Task description =
Repeat each entry as written and leave the images out of the copy.

─── Data supplied

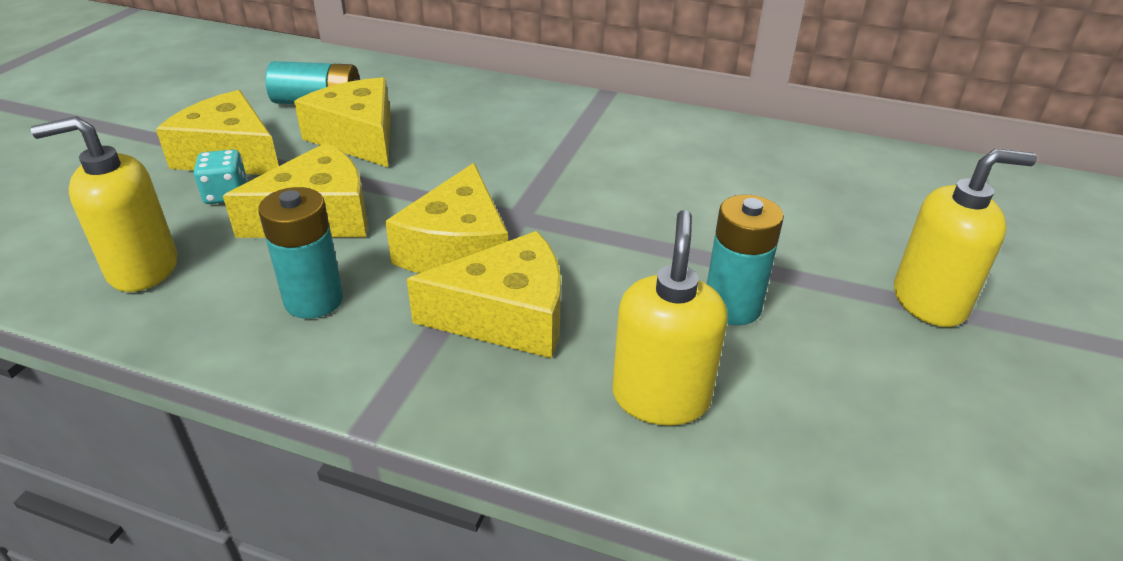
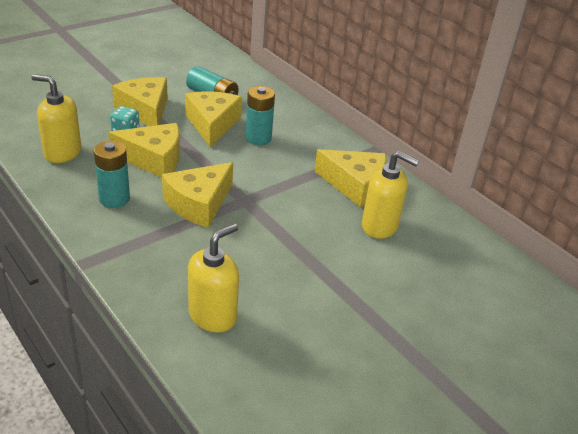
camera: 30 degrees right, 0 degrees up
yellow cheese [407,231,561,358] -> yellow cheese moved to [314,149,386,207]
turquoise battery [707,195,784,325] -> turquoise battery moved to [246,86,275,145]
yellow soap dispenser [894,149,1037,327] -> yellow soap dispenser moved to [362,151,419,239]

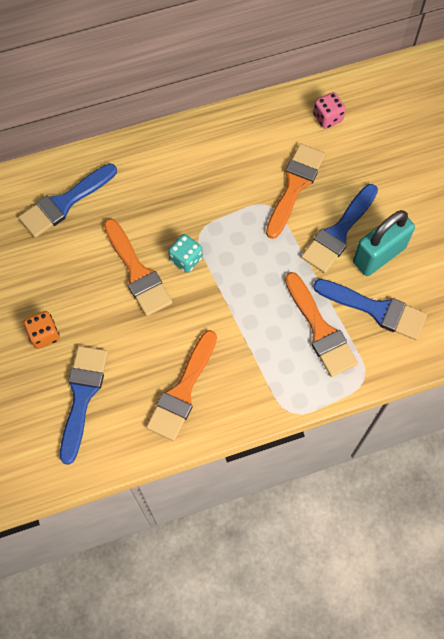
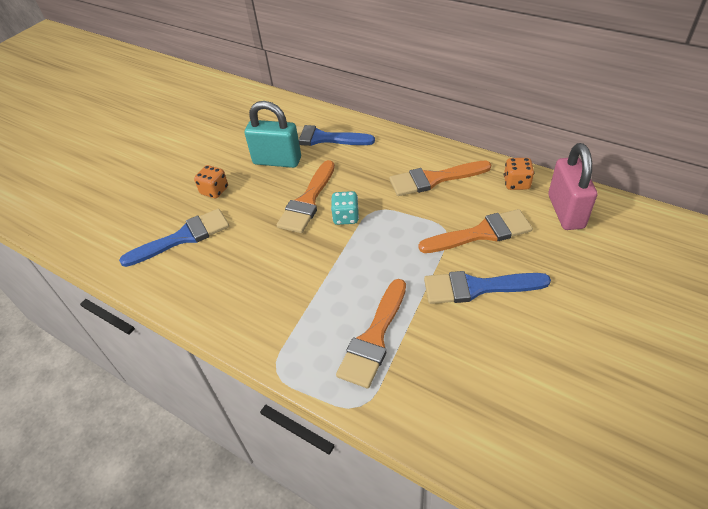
camera: 55 degrees right, 20 degrees down
orange brush [146,330,217,441] -> orange brush moved to [390,161,491,196]
pink dice [313,92,346,129] -> pink padlock [548,143,597,230]
blue brush [313,279,427,340] -> none
turquoise padlock [353,210,415,276] -> turquoise padlock moved to [245,101,301,168]
none -> orange dice [504,158,534,190]

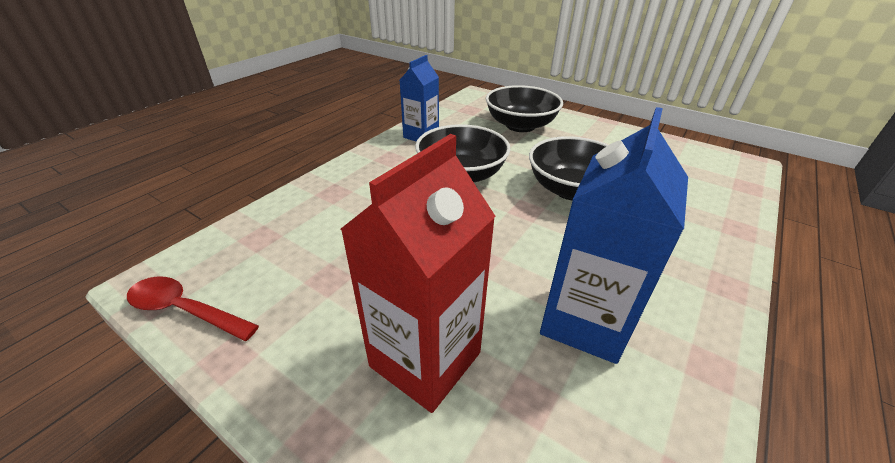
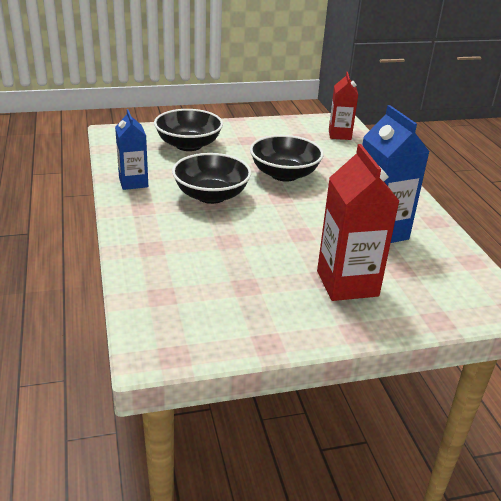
camera: 50 degrees left, 5 degrees down
red spoon [127,277,259,341] -> none
none -> red carton [329,72,358,140]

──────

Solution to this problem =
camera: 30 degrees right, 0 degrees up
yellow cheese [407,231,561,358] -> yellow cheese moved to [314,149,386,207]
turquoise battery [707,195,784,325] -> turquoise battery moved to [246,86,275,145]
yellow soap dispenser [894,149,1037,327] -> yellow soap dispenser moved to [362,151,419,239]

camera: 55 degrees right, 20 degrees down
orange brush [146,330,217,441] -> orange brush moved to [390,161,491,196]
pink dice [313,92,346,129] -> pink padlock [548,143,597,230]
blue brush [313,279,427,340] -> none
turquoise padlock [353,210,415,276] -> turquoise padlock moved to [245,101,301,168]
none -> orange dice [504,158,534,190]

camera: 50 degrees left, 5 degrees down
red spoon [127,277,259,341] -> none
none -> red carton [329,72,358,140]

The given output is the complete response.